**Instructions for the task**
In the listing below, locate the line containing "camera: 145 degrees left, 5 degrees up" and the line containing "(589, 248) = (227, 281): yellow". Output both of them and every line between, exactly as written, and nothing more.

━━ Provided records

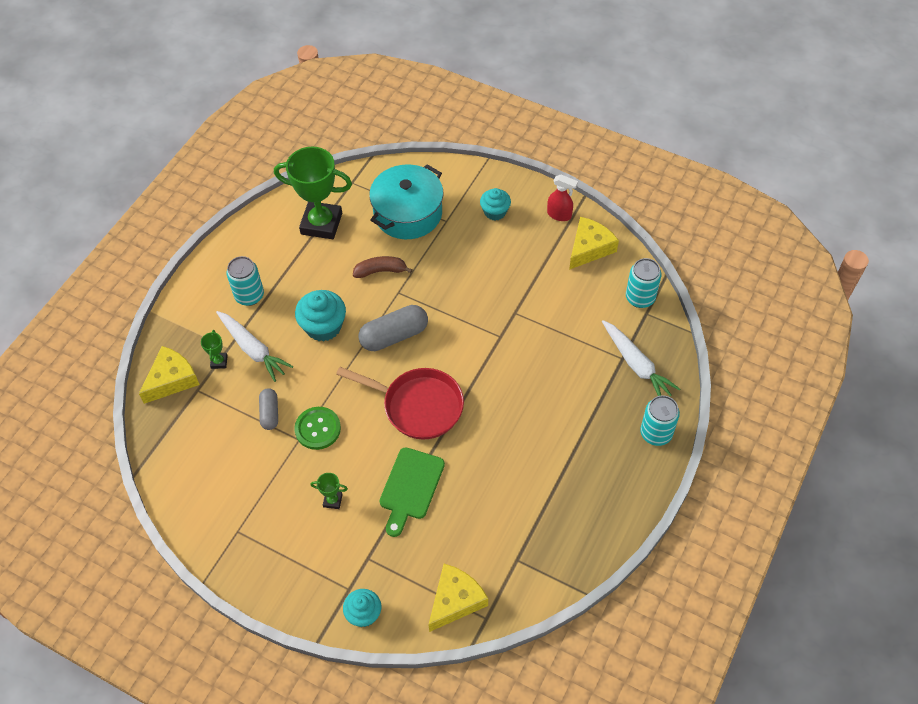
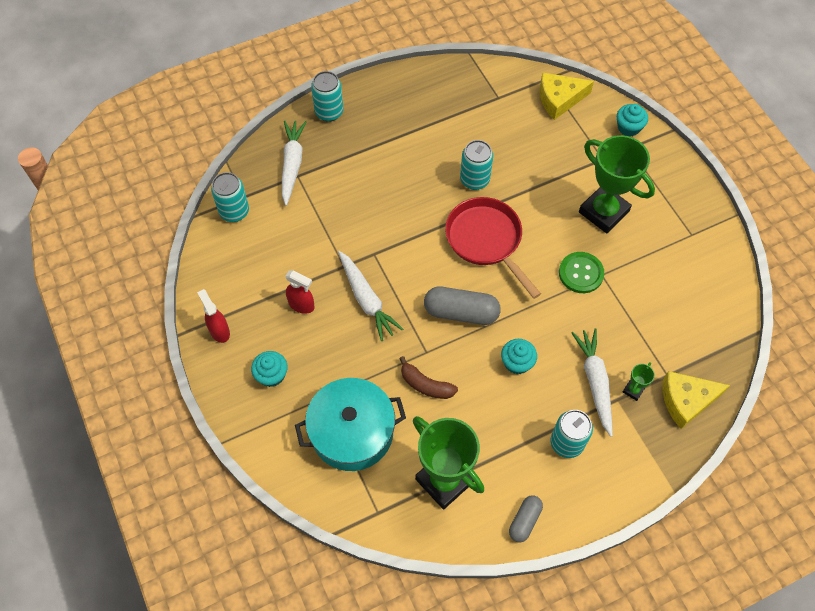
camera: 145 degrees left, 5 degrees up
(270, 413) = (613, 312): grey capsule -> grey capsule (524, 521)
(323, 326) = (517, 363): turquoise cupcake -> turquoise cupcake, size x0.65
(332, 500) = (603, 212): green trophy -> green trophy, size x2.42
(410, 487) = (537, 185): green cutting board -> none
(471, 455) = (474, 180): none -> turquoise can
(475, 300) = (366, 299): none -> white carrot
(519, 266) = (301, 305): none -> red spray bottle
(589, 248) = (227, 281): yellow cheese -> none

━━━━
━━ Provided records

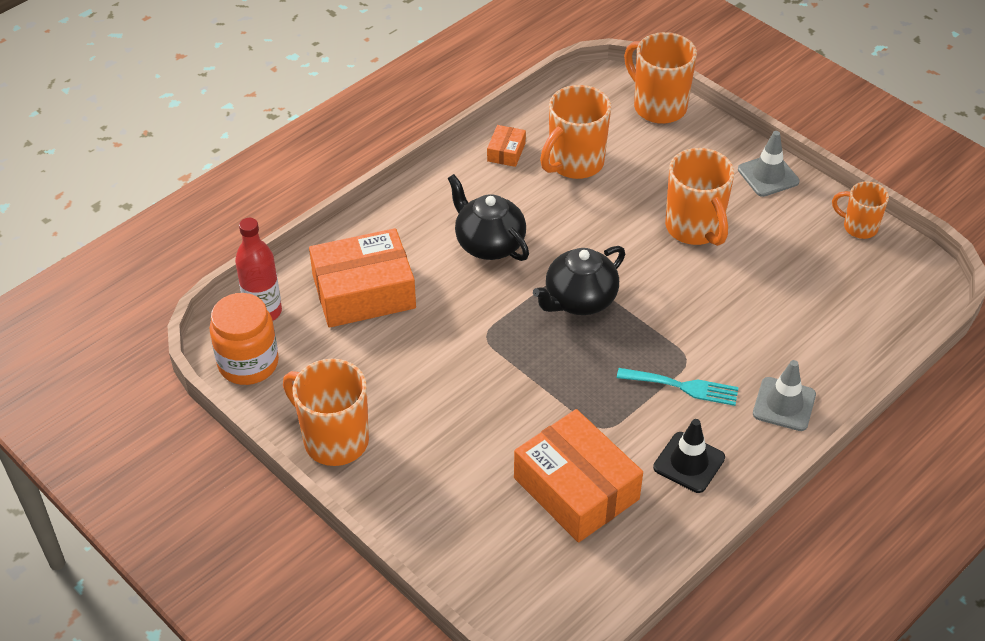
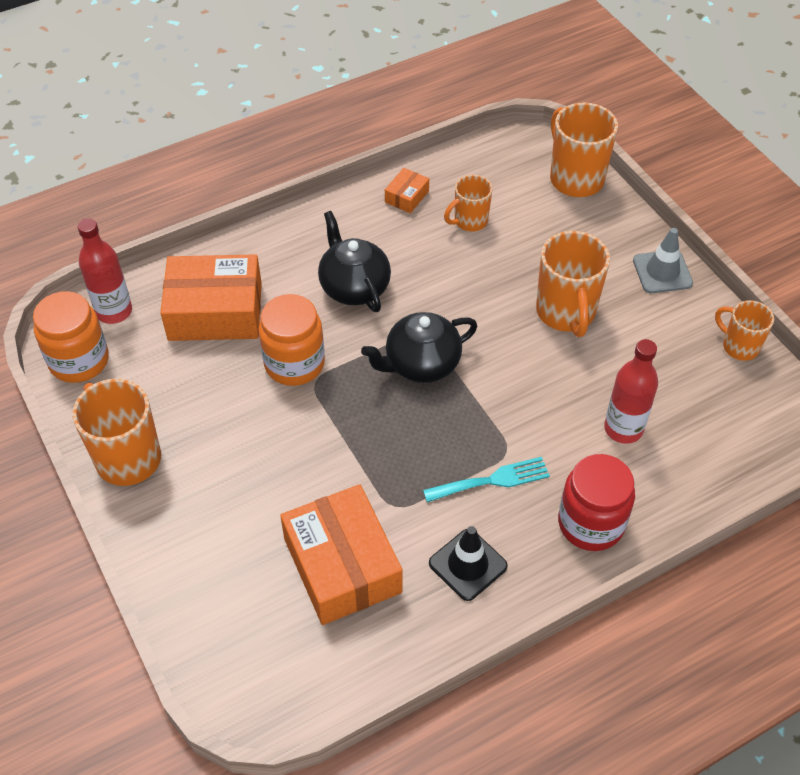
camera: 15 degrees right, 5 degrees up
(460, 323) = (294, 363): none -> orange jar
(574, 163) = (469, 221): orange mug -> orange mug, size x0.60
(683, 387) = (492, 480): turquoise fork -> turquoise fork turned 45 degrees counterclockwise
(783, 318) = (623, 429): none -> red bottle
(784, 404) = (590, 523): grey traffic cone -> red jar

━━━━

**Finished exercise**
camera: 145 degrees left, 5 degrees up
(270, 413) = (613, 312): grey capsule -> grey capsule (524, 521)
(323, 326) = (517, 363): turquoise cupcake -> turquoise cupcake, size x0.65
(332, 500) = (603, 212): green trophy -> green trophy, size x2.42
(410, 487) = (537, 185): green cutting board -> none
(471, 455) = (474, 180): none -> turquoise can
(475, 300) = (366, 299): none -> white carrot
(519, 266) = (301, 305): none -> red spray bottle
(589, 248) = (227, 281): yellow cheese -> none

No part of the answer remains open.